* [Aim of the exercise]
What lines of the data below include the word "brown"? Report them by copying each.

* [Data listing]
_ _ _ _ _ _ _

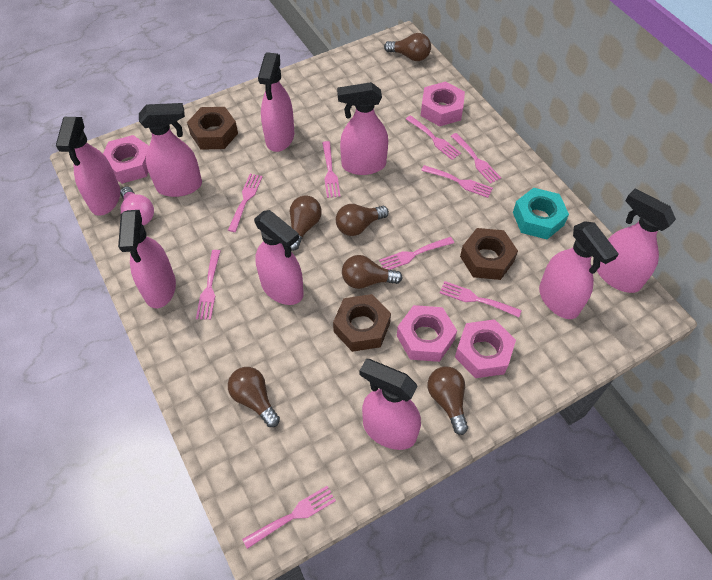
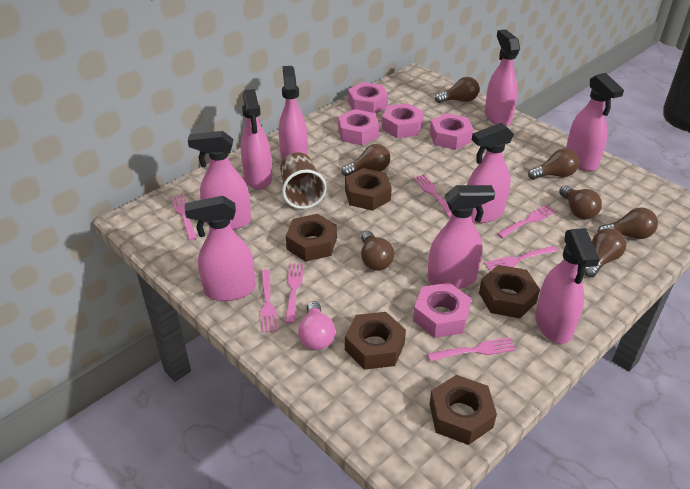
brown cup: 0 -> 1
brown light bulb: 6 -> 7
brown nut: 3 -> 5
pink fork: 9 -> 7
pink nut: 4 -> 5
turquoise nut: 1 -> 0

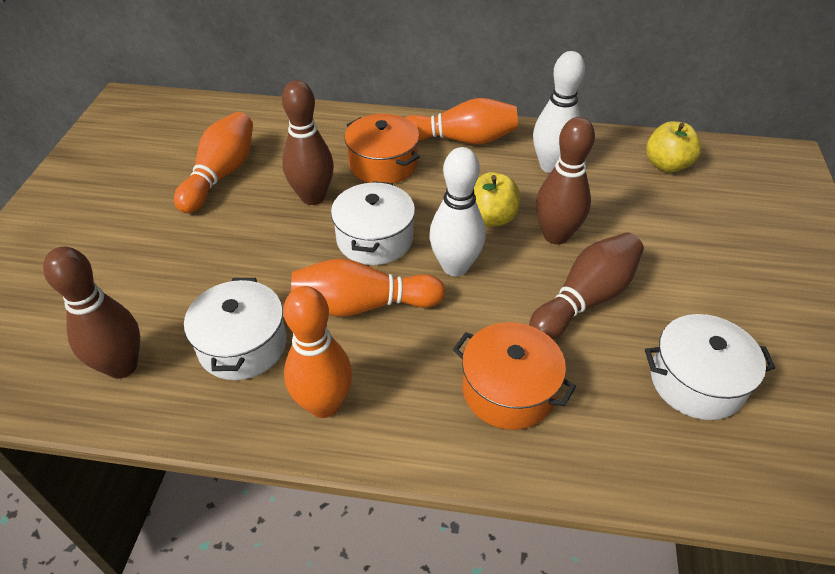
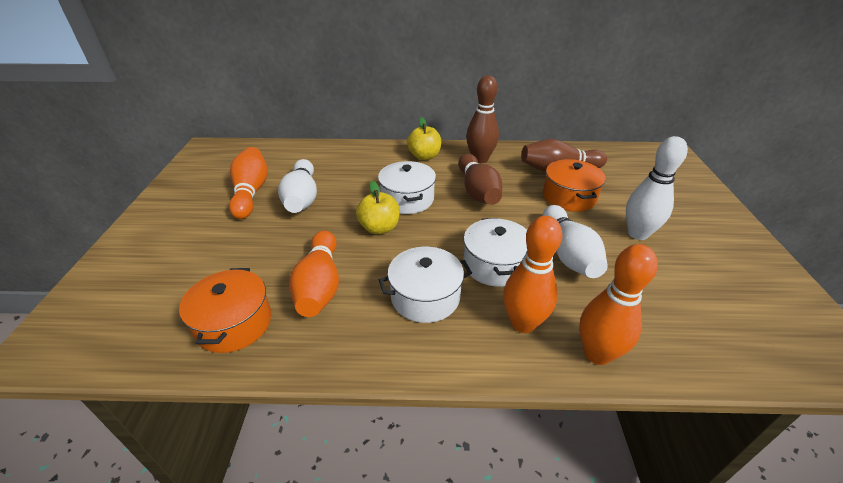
brown bowling pin: 4 -> 3
white bowling pin: 2 -> 3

_ _ _ _ _ _ _

* [Solution for this task]
brown cup: 0 -> 1
brown light bulb: 6 -> 7
brown nut: 3 -> 5
brown bowling pin: 4 -> 3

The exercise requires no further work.